Excerpts from a dataset =
"""

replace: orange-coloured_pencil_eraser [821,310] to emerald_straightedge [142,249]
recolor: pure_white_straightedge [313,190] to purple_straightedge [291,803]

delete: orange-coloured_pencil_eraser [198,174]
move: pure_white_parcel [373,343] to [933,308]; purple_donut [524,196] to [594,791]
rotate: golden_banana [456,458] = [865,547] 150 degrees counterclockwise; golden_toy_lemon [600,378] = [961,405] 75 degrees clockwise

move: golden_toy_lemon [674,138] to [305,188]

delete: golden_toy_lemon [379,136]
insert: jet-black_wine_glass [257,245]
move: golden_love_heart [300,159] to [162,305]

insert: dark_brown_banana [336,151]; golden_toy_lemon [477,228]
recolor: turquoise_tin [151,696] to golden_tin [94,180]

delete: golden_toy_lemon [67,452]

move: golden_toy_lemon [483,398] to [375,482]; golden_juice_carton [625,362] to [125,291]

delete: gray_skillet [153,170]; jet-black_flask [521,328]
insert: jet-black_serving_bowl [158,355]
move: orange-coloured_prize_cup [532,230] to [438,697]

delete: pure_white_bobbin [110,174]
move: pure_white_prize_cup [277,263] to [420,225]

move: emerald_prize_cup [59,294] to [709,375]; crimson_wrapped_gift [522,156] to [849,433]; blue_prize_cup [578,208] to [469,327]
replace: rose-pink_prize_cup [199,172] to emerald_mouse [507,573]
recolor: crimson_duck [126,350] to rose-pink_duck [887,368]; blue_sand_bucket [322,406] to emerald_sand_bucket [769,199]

"""

WORK REQUEST =
Print out all the entries above exactly.

SOLUTION FOR THIS TASK =
replace: orange-coloured_pencil_eraser [821,310] to emerald_straightedge [142,249]
recolor: pure_white_straightedge [313,190] to purple_straightedge [291,803]

delete: orange-coloured_pencil_eraser [198,174]
move: pure_white_parcel [373,343] to [933,308]; purple_donut [524,196] to [594,791]
rotate: golden_banana [456,458] = [865,547] 150 degrees counterclockwise; golden_toy_lemon [600,378] = [961,405] 75 degrees clockwise

move: golden_toy_lemon [674,138] to [305,188]

delete: golden_toy_lemon [379,136]
insert: jet-black_wine_glass [257,245]
move: golden_love_heart [300,159] to [162,305]

insert: dark_brown_banana [336,151]; golden_toy_lemon [477,228]
recolor: turquoise_tin [151,696] to golden_tin [94,180]

delete: golden_toy_lemon [67,452]

move: golden_toy_lemon [483,398] to [375,482]; golden_juice_carton [625,362] to [125,291]

delete: gray_skillet [153,170]; jet-black_flask [521,328]
insert: jet-black_serving_bowl [158,355]
move: orange-coloured_prize_cup [532,230] to [438,697]

delete: pure_white_bobbin [110,174]
move: pure_white_prize_cup [277,263] to [420,225]

move: emerald_prize_cup [59,294] to [709,375]; crimson_wrapped_gift [522,156] to [849,433]; blue_prize_cup [578,208] to [469,327]
replace: rose-pink_prize_cup [199,172] to emerald_mouse [507,573]
recolor: crimson_duck [126,350] to rose-pink_duck [887,368]; blue_sand_bucket [322,406] to emerald_sand_bucket [769,199]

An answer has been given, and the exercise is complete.